[[ Data provided open ]]
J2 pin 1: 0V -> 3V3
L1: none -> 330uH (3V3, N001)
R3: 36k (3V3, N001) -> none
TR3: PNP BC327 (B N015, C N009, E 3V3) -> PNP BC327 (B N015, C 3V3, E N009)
[[ Data provided closed ]]
[[ Data provided open ]]
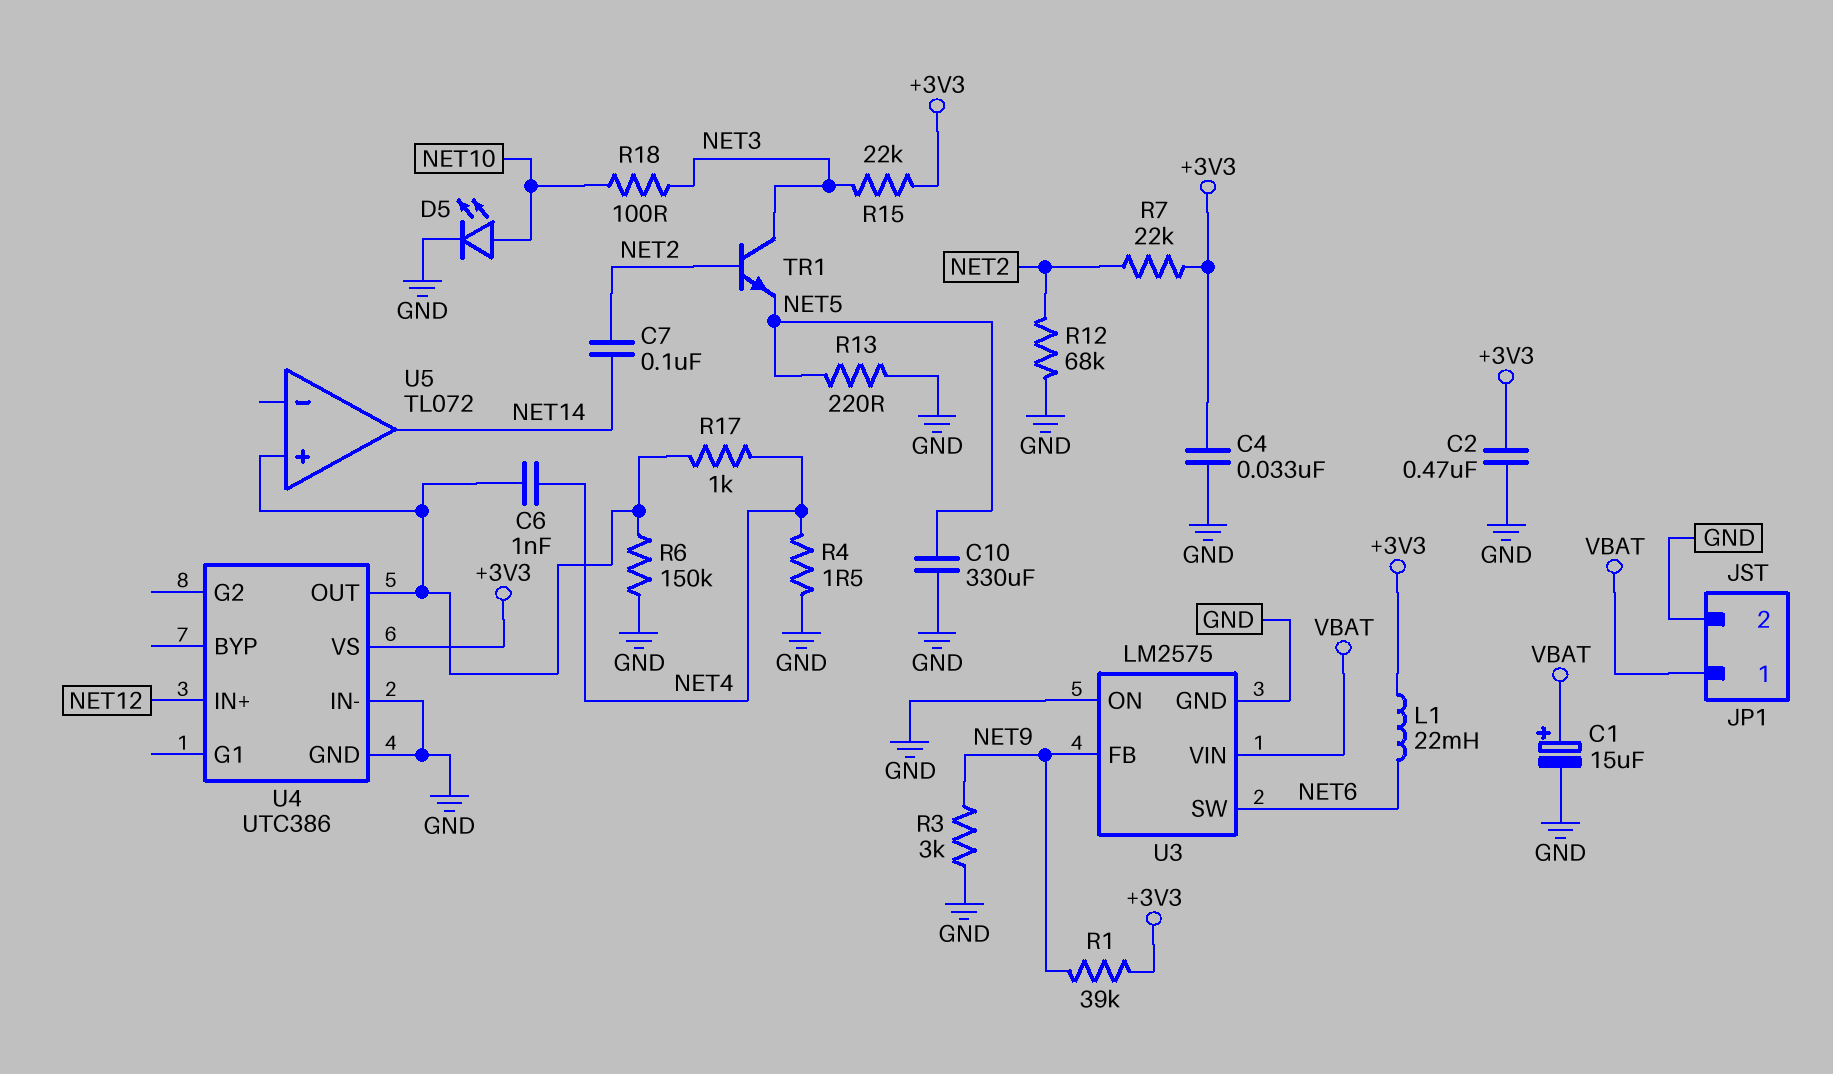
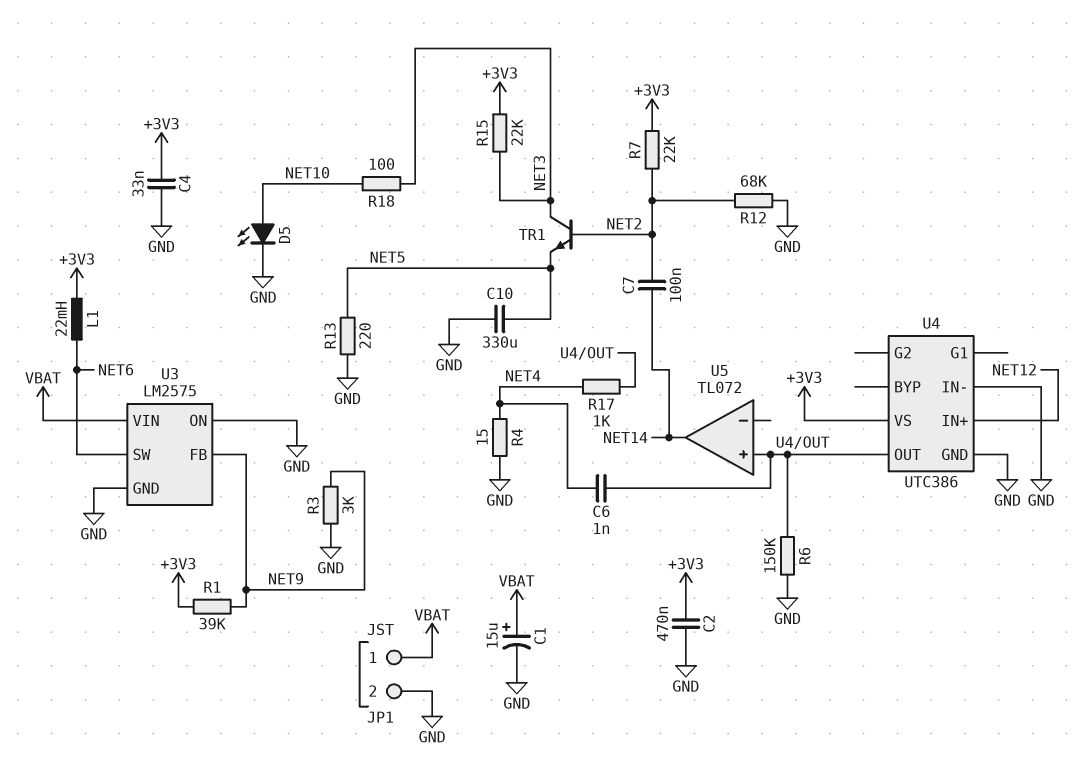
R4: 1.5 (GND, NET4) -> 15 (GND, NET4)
[[ Data provided closed ]]
**Instructions for the task**: Go through the data and gather every line that holds "none".

**Answer box**:
L1: none -> 330uH (3V3, N001)
R3: 36k (3V3, N001) -> none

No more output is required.